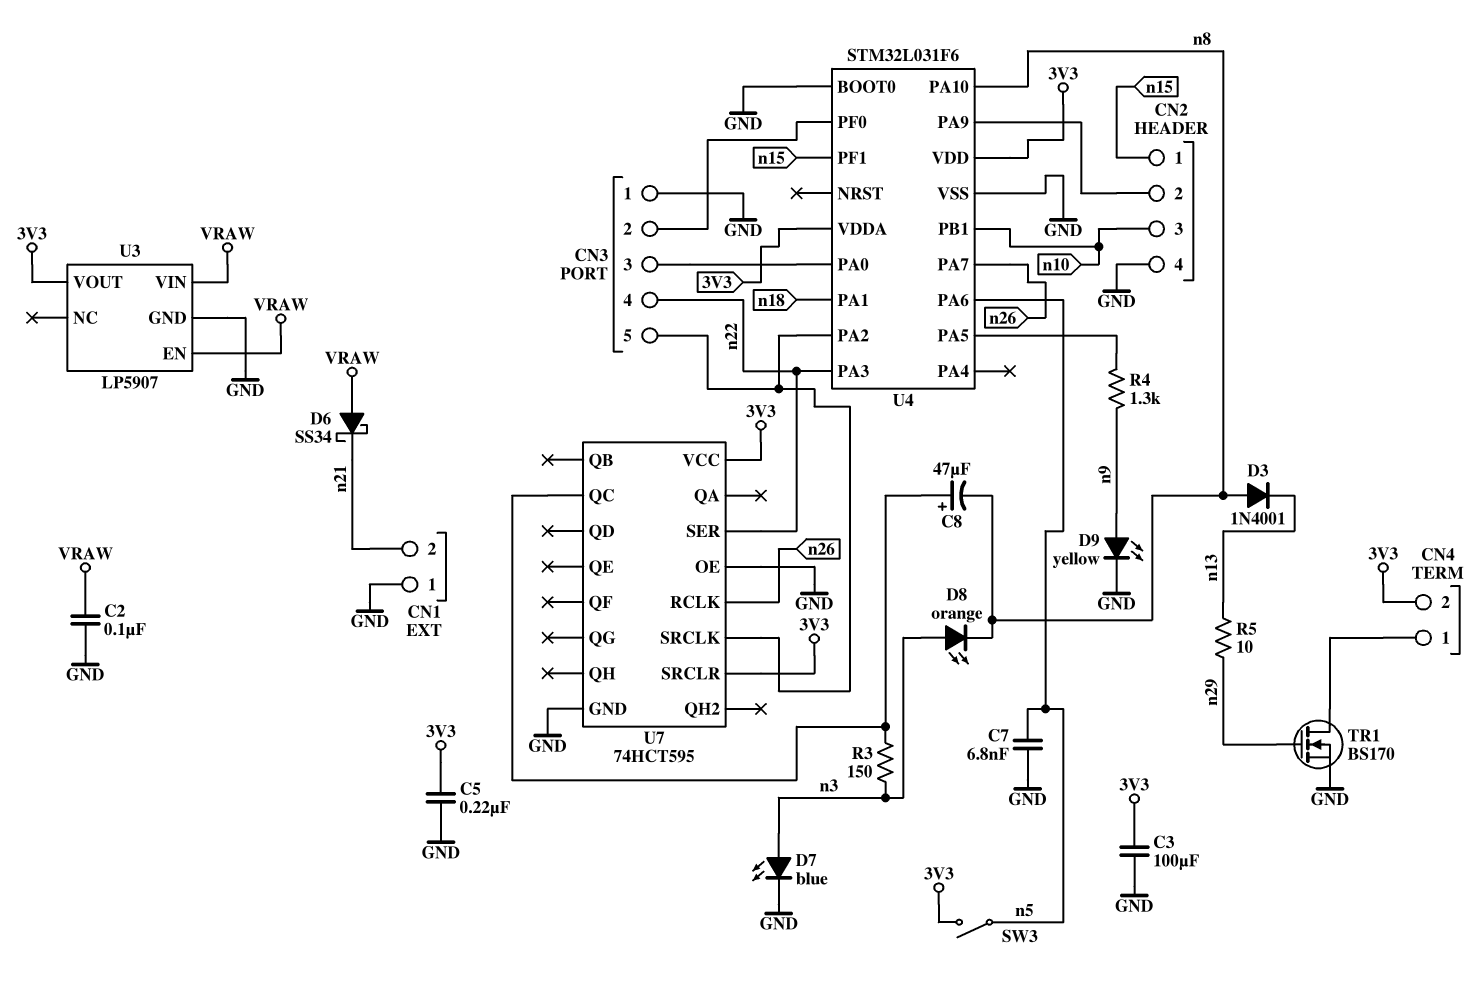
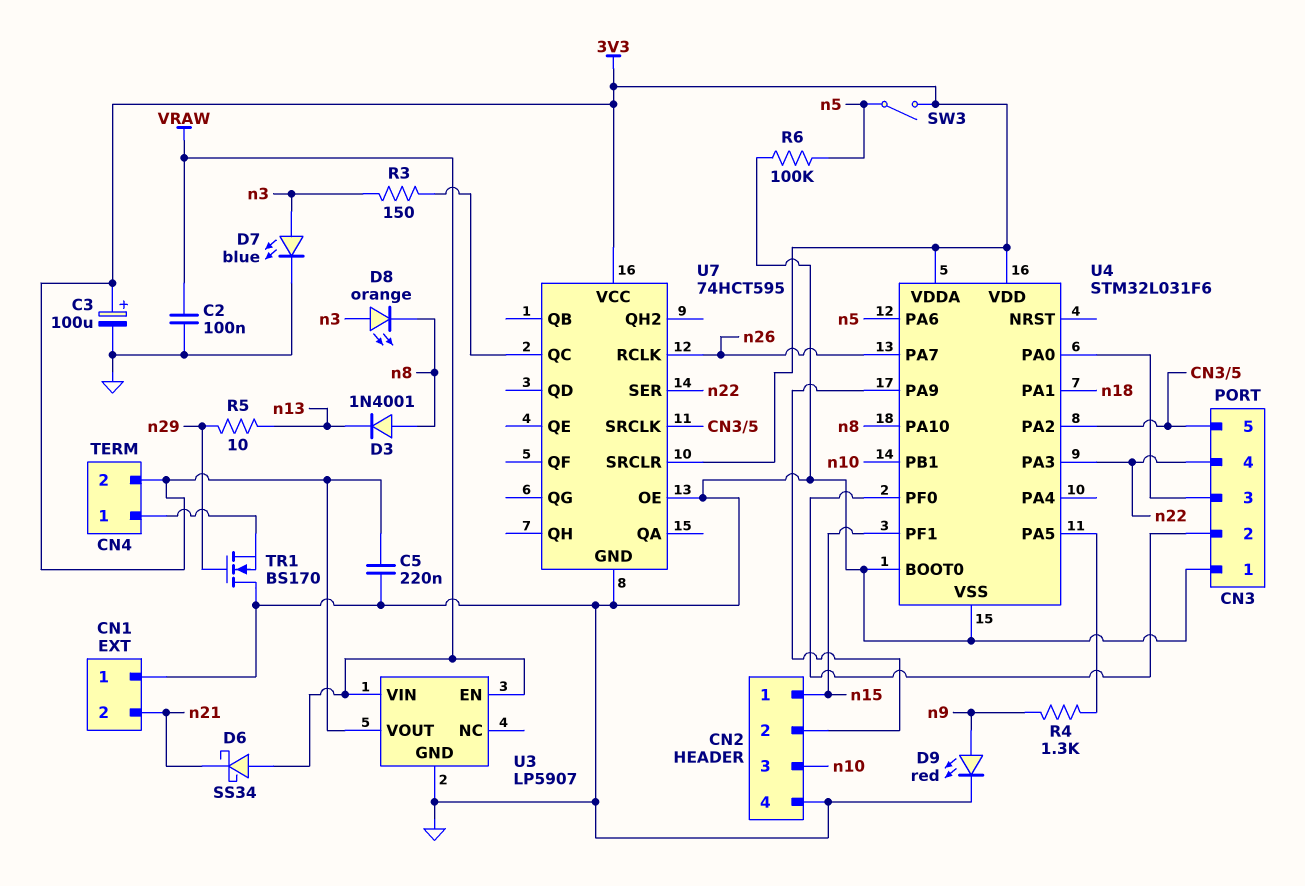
C3: 100uF (3V3, GND) -> 100uF (plus 3V3, minus GND)
C7: 6.8nF (GND, n5) -> none
C8: 47uF (plus U7/QC, minus n8) -> none
D9: LED yellow (A n9, K GND) -> LED red (A n9, K GND)
R6: none -> 100k (GND, n5)
TR1: NMOS BS170 (G n29, D CN4/1, S GND) -> NMOS BS170 (G n29, D GND, S CN4/1)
• • • •
YOUR INSTRUCTIONS » From the line with "R6: none -> 100k (GND, n5)" to the last line of the material, give every line again exactly, and only those lines.

THE ANSWER »
R6: none -> 100k (GND, n5)
TR1: NMOS BS170 (G n29, D CN4/1, S GND) -> NMOS BS170 (G n29, D GND, S CN4/1)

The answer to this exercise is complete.